— EXERCISE PROMPT —
Starting with the line containing "R2: 820 (0V, ADJ) -> 820 (+3V3, 0V)" and going on through the line containing "C8: 100nF (DGND, N_9) -> 22nF (DGND, N_9)", return the lines of the data below exactly, and only those.

Revision tracking records:
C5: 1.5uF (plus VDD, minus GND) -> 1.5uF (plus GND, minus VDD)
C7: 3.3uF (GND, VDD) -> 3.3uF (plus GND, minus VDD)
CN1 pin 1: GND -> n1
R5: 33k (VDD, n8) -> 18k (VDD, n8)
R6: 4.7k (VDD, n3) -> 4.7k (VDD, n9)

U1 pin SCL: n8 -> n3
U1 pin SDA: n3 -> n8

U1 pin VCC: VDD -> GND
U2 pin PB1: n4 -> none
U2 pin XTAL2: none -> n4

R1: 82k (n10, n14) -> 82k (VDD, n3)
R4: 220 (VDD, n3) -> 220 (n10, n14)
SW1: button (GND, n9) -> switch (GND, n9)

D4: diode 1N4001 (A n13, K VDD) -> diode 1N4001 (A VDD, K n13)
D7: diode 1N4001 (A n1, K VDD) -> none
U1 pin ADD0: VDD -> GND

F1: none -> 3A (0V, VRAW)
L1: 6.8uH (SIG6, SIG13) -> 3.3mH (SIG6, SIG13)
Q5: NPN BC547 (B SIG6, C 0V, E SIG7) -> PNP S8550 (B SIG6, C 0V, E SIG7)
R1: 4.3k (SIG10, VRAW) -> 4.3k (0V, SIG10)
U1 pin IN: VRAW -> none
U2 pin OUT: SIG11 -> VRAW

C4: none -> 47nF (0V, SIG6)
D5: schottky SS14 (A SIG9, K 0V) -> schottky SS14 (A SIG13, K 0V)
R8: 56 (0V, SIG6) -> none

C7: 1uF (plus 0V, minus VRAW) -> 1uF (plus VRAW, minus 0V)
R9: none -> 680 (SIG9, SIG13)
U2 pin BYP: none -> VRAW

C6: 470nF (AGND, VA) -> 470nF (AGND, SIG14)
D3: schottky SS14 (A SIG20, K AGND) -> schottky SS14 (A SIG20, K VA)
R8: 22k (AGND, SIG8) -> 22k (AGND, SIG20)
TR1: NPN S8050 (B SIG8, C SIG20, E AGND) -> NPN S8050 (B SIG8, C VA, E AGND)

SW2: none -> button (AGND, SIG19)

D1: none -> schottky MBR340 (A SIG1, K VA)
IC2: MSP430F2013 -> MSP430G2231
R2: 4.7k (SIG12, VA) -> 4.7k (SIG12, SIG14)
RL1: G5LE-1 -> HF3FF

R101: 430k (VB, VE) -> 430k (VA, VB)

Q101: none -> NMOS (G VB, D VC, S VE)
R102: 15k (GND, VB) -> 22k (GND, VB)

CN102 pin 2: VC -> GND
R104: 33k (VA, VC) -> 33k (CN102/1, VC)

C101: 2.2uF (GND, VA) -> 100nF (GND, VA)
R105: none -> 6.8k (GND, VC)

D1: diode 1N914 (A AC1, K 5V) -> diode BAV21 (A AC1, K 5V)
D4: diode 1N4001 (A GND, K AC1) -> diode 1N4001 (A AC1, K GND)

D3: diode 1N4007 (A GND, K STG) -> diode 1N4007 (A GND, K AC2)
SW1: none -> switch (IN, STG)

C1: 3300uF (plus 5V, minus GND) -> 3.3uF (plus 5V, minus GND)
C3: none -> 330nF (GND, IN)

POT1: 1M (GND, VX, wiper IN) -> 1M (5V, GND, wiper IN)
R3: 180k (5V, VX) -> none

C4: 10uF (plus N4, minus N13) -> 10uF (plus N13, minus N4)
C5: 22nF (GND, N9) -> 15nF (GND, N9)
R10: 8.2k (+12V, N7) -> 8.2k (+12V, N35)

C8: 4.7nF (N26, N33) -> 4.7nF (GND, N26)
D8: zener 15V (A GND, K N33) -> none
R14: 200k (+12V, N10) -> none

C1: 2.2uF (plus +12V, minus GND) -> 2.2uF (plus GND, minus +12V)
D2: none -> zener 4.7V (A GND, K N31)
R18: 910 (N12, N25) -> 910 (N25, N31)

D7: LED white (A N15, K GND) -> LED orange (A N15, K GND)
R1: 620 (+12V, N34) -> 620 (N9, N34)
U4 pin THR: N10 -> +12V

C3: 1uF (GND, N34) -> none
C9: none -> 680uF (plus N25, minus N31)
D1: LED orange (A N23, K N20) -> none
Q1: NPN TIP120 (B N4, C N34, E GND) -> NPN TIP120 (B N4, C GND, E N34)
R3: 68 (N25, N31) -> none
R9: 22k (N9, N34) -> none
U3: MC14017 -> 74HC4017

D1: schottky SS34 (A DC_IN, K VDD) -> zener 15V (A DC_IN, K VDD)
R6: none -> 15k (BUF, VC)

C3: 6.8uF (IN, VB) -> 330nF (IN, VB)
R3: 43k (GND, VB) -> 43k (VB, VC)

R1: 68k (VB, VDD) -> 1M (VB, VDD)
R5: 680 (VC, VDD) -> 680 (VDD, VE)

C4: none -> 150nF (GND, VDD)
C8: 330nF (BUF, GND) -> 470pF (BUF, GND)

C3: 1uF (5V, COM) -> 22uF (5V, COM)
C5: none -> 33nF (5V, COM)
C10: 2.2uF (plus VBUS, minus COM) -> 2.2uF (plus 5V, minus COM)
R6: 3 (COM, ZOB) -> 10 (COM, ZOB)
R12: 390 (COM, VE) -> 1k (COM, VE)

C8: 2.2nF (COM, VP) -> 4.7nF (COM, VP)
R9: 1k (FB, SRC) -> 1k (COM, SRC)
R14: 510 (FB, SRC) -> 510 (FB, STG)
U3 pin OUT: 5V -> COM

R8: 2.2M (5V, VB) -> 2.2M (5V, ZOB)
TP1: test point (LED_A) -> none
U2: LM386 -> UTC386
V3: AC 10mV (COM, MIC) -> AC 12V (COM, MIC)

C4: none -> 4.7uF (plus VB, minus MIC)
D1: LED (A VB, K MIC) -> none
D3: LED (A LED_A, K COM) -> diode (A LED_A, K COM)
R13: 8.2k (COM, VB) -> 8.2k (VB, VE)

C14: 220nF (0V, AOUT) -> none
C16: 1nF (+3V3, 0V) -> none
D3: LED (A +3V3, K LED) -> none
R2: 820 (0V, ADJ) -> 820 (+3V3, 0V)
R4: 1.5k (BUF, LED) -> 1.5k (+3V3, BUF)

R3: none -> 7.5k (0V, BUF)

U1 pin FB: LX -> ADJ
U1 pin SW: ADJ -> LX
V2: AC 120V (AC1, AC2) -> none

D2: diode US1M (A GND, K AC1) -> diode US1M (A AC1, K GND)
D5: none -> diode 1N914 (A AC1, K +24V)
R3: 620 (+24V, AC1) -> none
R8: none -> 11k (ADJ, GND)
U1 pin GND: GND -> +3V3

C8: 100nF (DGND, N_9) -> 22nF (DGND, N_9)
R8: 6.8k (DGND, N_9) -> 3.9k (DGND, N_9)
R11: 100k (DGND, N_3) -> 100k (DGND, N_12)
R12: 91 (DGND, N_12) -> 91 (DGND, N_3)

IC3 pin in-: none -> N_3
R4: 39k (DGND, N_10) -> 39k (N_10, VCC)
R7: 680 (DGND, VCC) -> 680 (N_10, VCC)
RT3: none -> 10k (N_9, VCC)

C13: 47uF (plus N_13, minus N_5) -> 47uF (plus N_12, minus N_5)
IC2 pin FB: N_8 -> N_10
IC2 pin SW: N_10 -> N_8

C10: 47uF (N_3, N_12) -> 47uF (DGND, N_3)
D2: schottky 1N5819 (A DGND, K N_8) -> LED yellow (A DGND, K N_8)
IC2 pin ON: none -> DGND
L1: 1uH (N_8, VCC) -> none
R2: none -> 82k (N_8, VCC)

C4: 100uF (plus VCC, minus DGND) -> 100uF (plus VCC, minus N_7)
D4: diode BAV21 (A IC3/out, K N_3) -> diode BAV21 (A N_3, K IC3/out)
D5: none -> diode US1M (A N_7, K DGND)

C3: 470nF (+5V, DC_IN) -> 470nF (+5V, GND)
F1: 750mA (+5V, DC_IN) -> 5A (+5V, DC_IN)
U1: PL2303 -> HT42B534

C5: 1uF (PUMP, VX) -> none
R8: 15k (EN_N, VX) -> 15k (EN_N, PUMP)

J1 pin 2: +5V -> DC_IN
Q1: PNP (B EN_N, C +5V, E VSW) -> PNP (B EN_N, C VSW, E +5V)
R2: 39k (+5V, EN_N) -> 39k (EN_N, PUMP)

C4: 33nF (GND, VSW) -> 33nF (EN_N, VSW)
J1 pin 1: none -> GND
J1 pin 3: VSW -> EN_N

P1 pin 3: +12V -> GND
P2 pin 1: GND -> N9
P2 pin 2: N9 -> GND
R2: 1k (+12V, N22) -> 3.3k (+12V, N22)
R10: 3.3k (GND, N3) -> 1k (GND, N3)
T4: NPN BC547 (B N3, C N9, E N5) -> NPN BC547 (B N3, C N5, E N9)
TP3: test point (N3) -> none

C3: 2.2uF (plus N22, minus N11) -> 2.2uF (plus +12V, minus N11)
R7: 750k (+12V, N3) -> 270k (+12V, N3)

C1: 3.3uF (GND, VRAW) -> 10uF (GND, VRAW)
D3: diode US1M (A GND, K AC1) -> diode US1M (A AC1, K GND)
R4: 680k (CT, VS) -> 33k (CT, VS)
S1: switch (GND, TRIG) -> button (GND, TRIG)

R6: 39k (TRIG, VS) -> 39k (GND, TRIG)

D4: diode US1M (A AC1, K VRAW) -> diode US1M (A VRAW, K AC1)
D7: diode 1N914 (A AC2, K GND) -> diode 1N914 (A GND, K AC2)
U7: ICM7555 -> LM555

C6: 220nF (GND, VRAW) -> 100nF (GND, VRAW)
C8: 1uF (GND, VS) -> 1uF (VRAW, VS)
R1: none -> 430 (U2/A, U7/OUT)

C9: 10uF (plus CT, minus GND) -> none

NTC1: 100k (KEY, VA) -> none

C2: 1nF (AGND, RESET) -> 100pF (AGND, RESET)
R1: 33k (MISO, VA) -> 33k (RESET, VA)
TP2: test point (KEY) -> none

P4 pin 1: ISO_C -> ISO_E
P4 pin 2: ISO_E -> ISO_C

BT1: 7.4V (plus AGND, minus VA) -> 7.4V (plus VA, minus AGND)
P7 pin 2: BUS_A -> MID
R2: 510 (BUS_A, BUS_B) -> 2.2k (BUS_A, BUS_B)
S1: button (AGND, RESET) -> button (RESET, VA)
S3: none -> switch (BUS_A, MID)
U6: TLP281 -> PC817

— EXPECTED OUTPUT —
R2: 820 (0V, ADJ) -> 820 (+3V3, 0V)
R4: 1.5k (BUF, LED) -> 1.5k (+3V3, BUF)

R3: none -> 7.5k (0V, BUF)

U1 pin FB: LX -> ADJ
U1 pin SW: ADJ -> LX
V2: AC 120V (AC1, AC2) -> none

D2: diode US1M (A GND, K AC1) -> diode US1M (A AC1, K GND)
D5: none -> diode 1N914 (A AC1, K +24V)
R3: 620 (+24V, AC1) -> none
R8: none -> 11k (ADJ, GND)
U1 pin GND: GND -> +3V3

C8: 100nF (DGND, N_9) -> 22nF (DGND, N_9)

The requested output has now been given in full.